• **ASSIGNED TASK**:
Give back an exact copy of the listing that follows, without the pictures.

** Opening DATASET EXCERPT block **

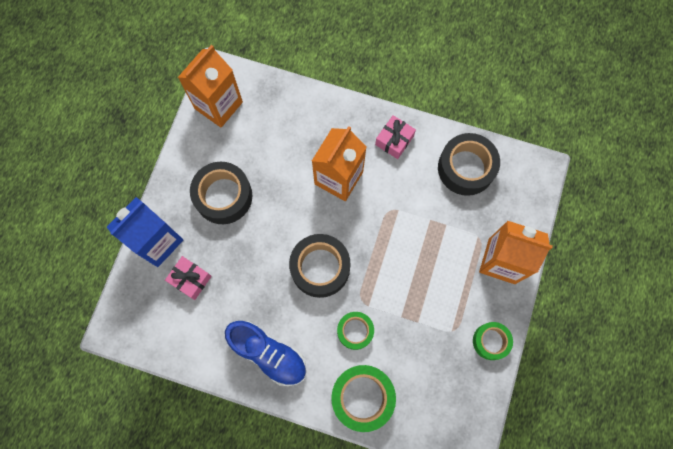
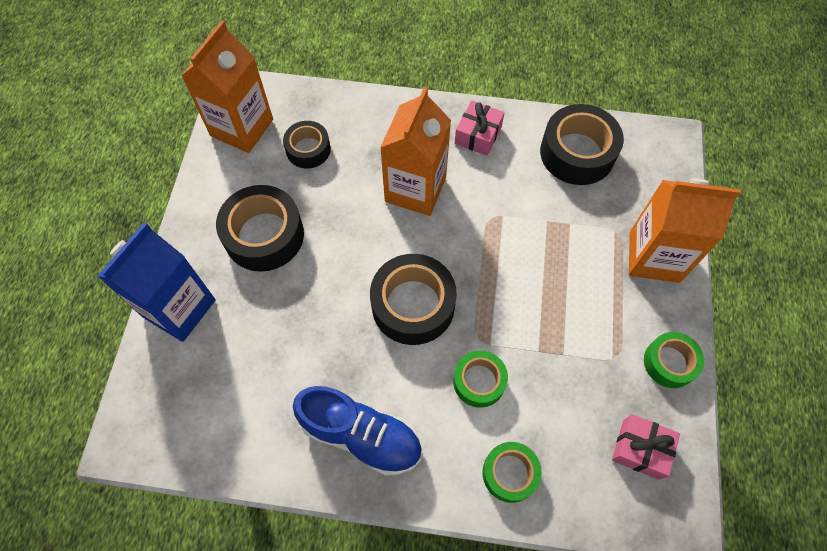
camera: 10 degrees left, 10 degrees down
(190, 279) = (232, 351): pink gift -> pink gift (640, 449)
(265, 132) = (308, 149): none -> black tape
(362, 397) = (510, 473): green tape -> green tape, size x0.60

** Closing DATASET EXCERPT block **

• **YOUR RESPONSE**:
camera: 10 degrees left, 10 degrees down
(190, 279) = (232, 351): pink gift -> pink gift (640, 449)
(265, 132) = (308, 149): none -> black tape
(362, 397) = (510, 473): green tape -> green tape, size x0.60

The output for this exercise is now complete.